**What this task involves:** For the entries that follow, retype exactly the lines from the one containing "R3: 47k (0V, 5V) -> 47k (0V, n4)" to the one containing "U2 pin CH0: n4 -> U1/GP4", inclusive, and only those. Images stay out of the copy.

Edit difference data
====================
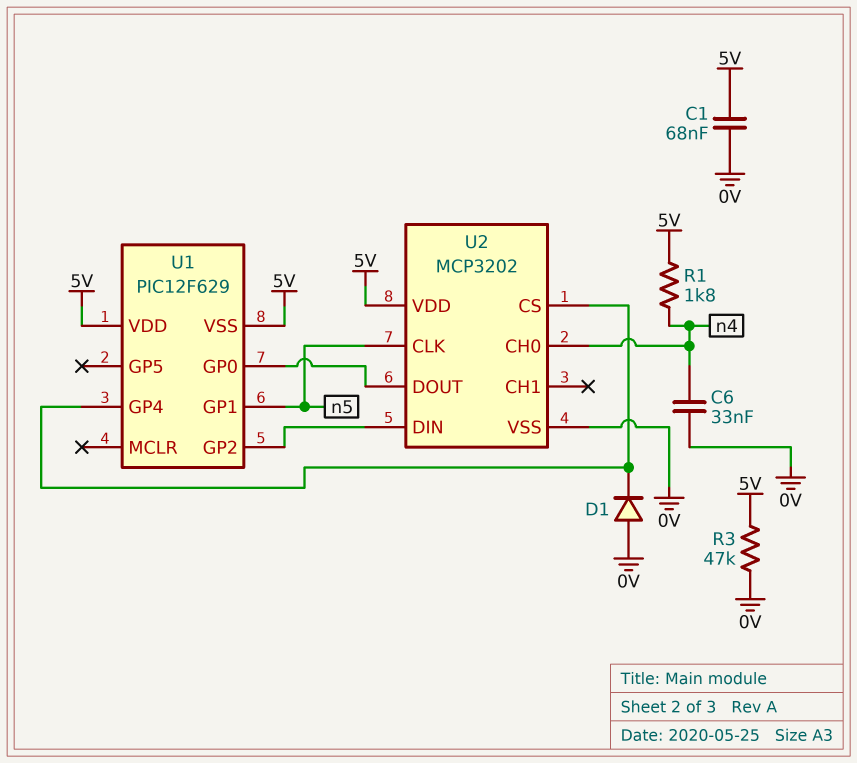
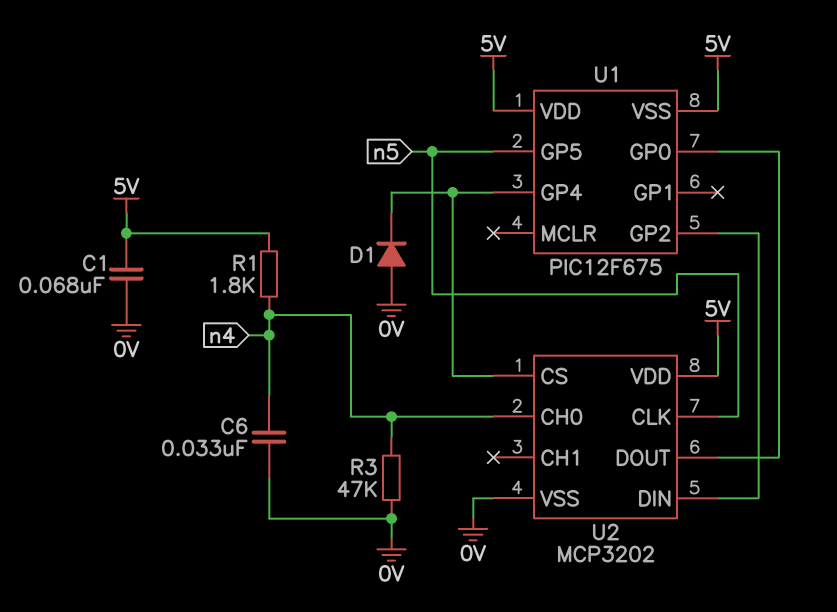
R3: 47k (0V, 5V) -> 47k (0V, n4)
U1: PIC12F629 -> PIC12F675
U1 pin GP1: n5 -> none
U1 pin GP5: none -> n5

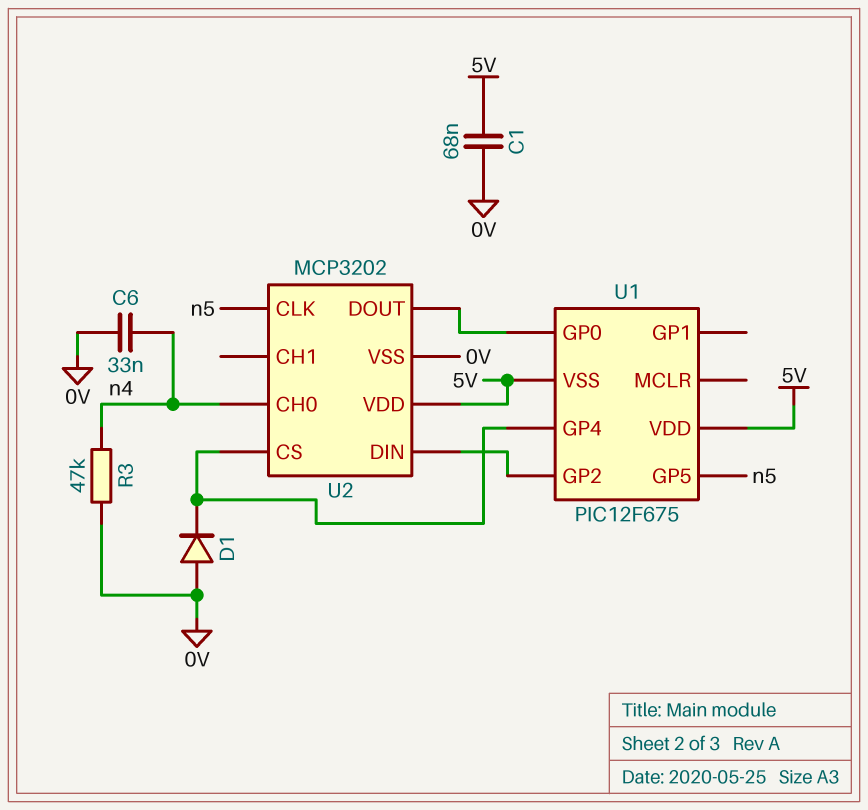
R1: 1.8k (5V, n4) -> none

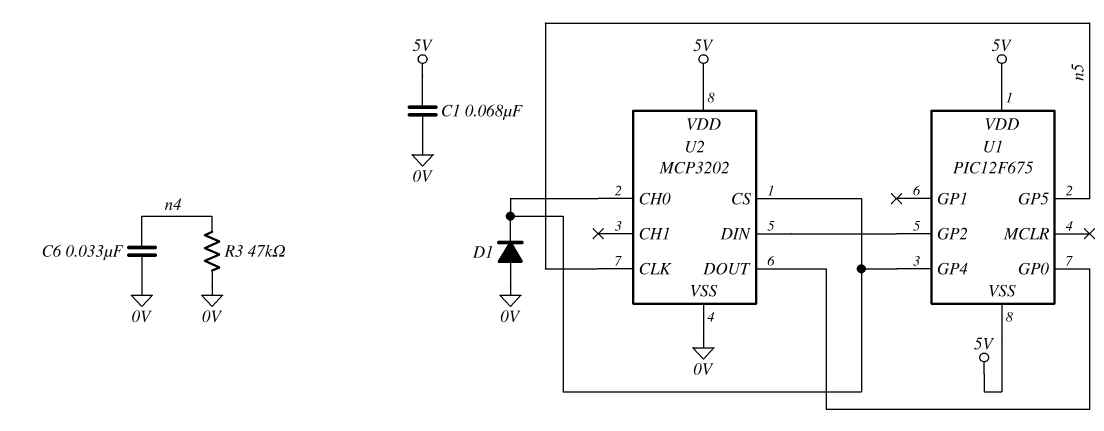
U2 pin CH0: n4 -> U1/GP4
====================
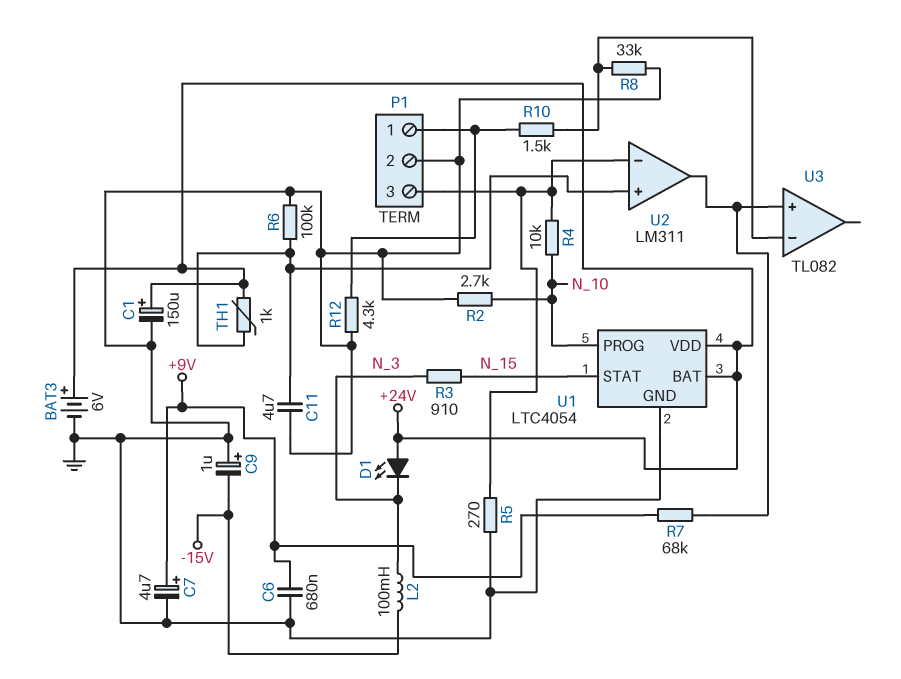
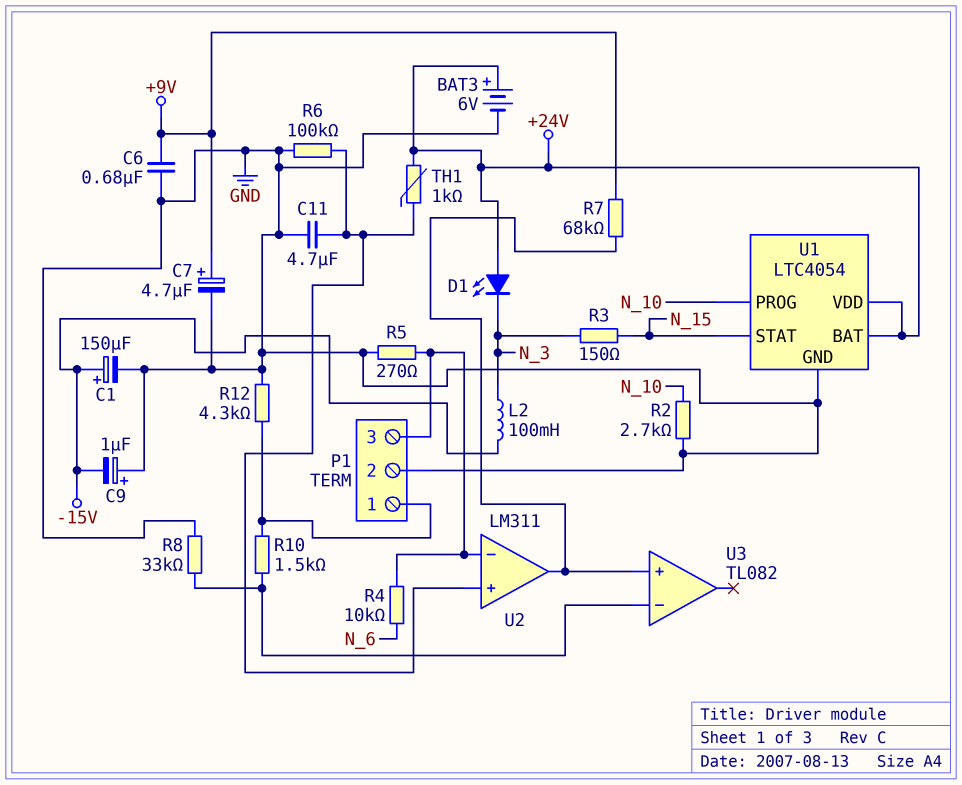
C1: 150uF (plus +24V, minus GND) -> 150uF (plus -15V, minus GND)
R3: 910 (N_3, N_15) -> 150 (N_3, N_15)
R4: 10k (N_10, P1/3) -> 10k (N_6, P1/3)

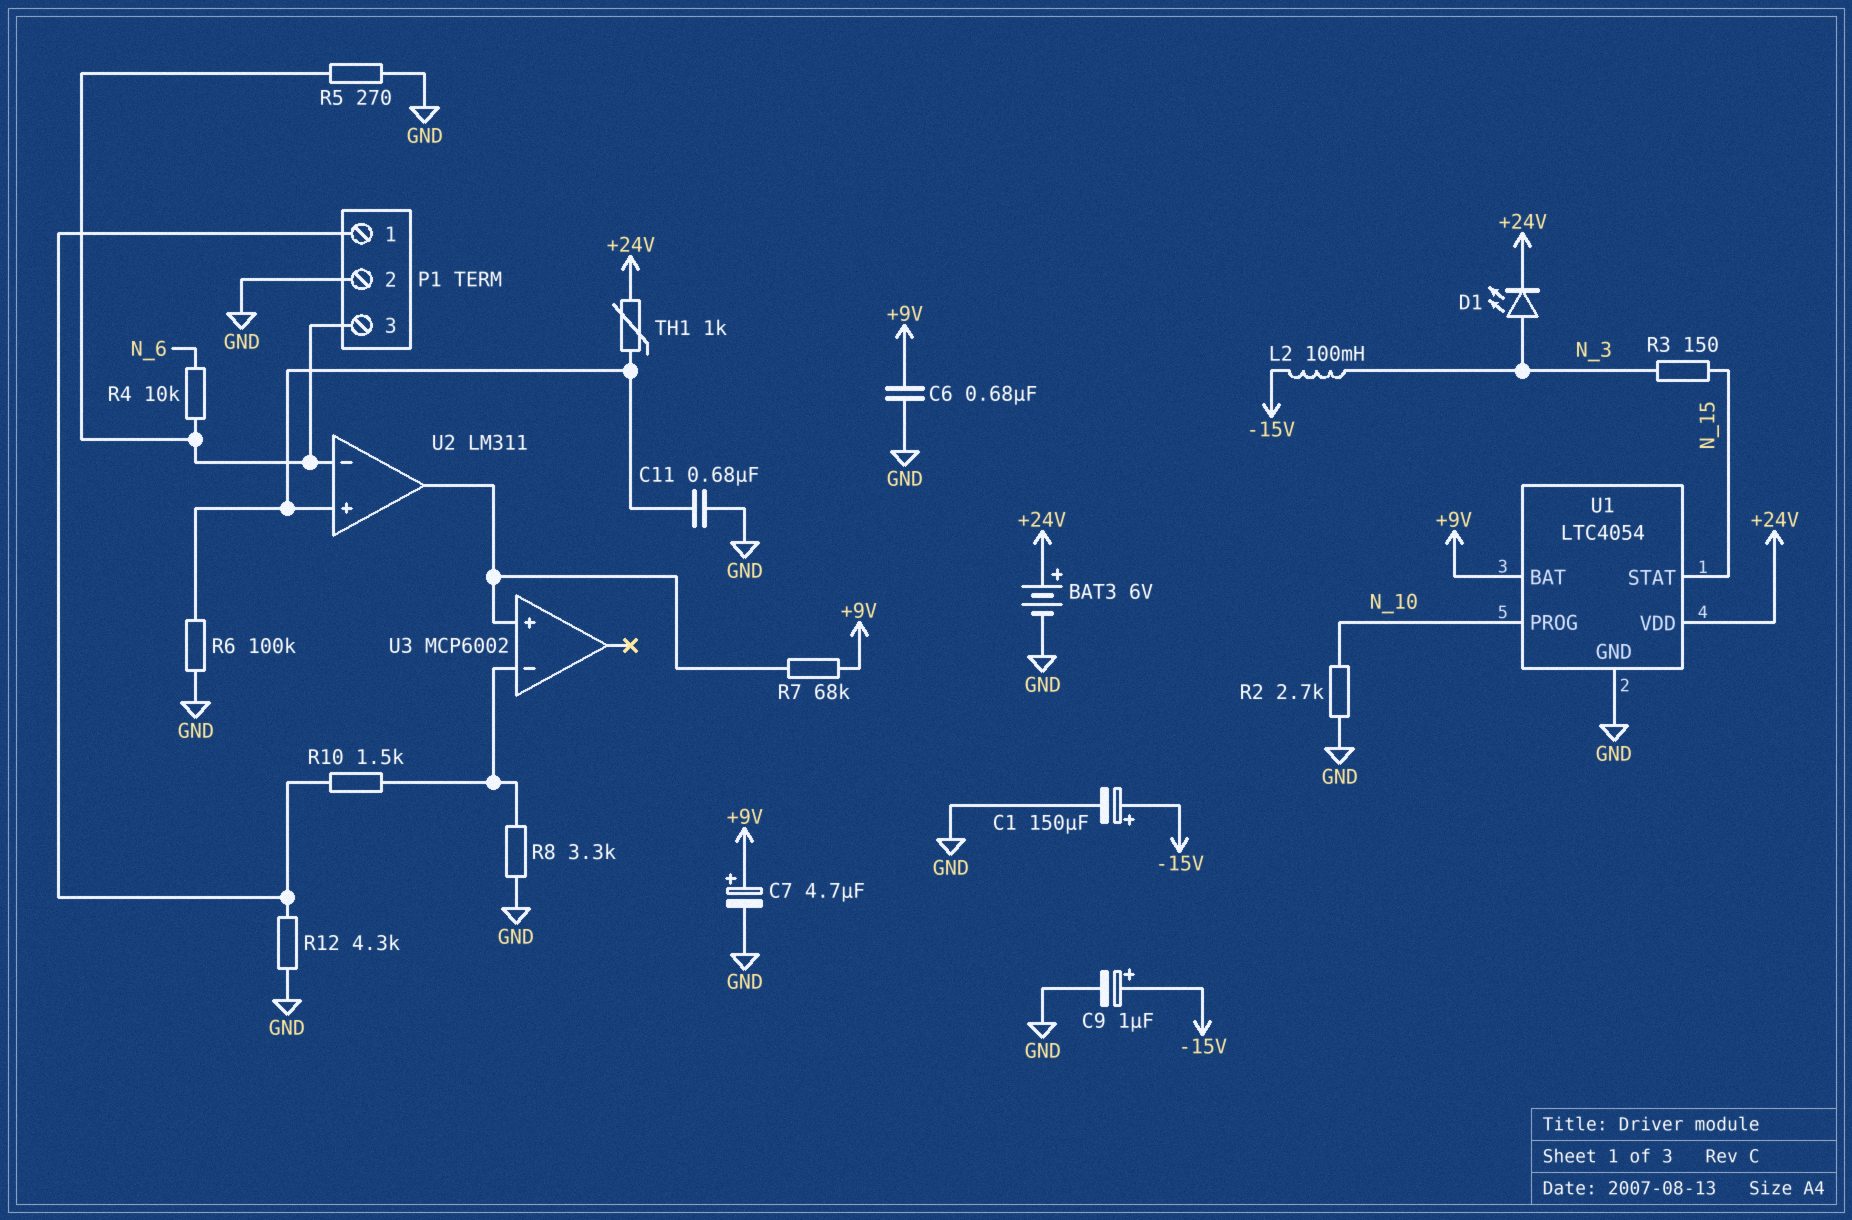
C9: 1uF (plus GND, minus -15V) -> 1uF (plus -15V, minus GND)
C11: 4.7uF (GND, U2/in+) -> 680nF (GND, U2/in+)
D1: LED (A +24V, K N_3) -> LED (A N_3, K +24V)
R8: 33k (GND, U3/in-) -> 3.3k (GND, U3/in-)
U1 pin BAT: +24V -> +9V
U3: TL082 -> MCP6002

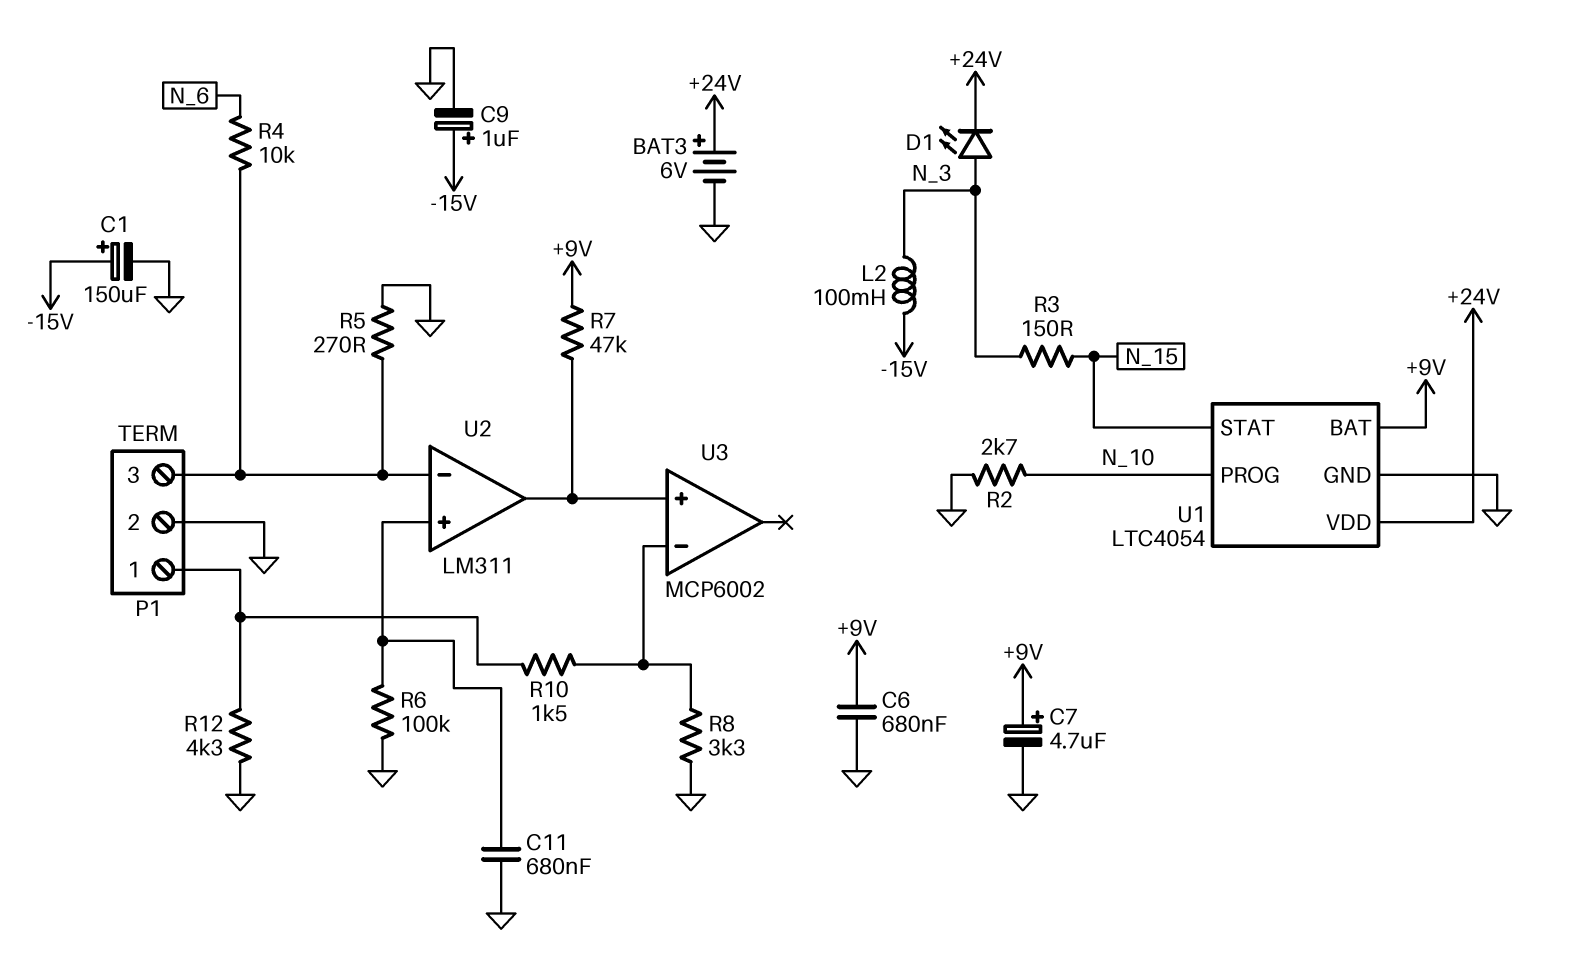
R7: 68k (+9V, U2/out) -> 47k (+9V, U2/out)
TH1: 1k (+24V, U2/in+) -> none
====================
**Worked solution:**
R3: 47k (0V, 5V) -> 47k (0V, n4)
U1: PIC12F629 -> PIC12F675
U1 pin GP1: n5 -> none
U1 pin GP5: none -> n5

R1: 1.8k (5V, n4) -> none

U2 pin CH0: n4 -> U1/GP4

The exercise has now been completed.